Would you write out the entries again, exactly as they are, but without images?
════════
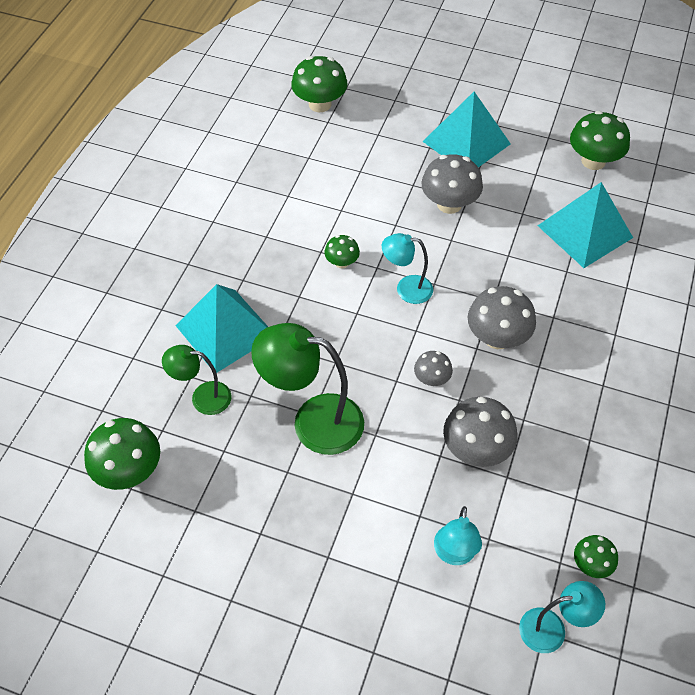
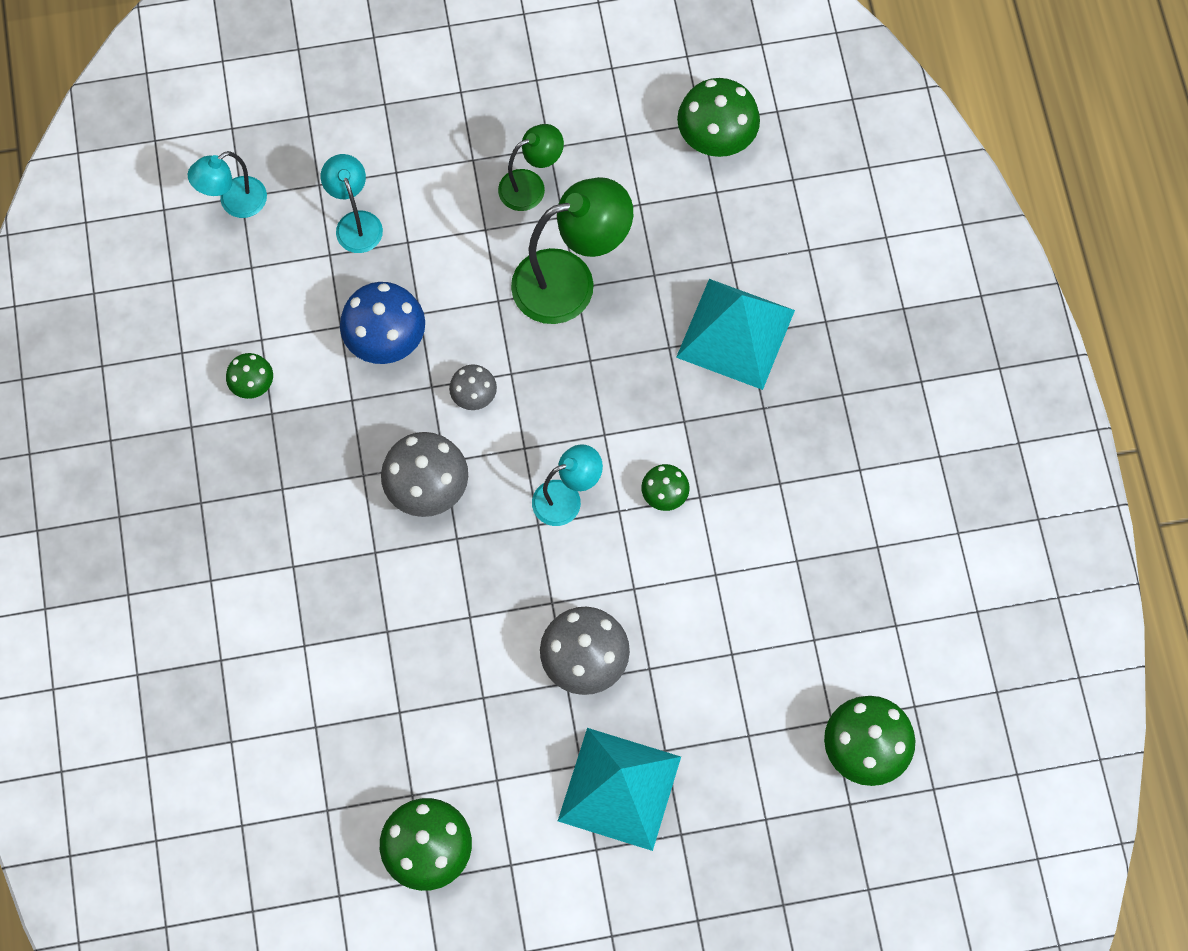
camera: 150 degrees right, 15 degrees up
green lamp [162,345,231,415] -> green lamp moved to [498,124,564,211]
grey mushroom [443,397,517,467] -> blue mushroom [340,282,425,364]
turquoise pyramid [537,182,633,268] -> none
green mushroom [574,535,618,578] -> green mushroom moved to [226,353,273,399]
════════
## ANSWER TO THE EXERCISE
camera: 150 degrees right, 15 degrees up
green lamp [162,345,231,415] -> green lamp moved to [498,124,564,211]
grey mushroom [443,397,517,467] -> blue mushroom [340,282,425,364]
turquoise pyramid [537,182,633,268] -> none
green mushroom [574,535,618,578] -> green mushroom moved to [226,353,273,399]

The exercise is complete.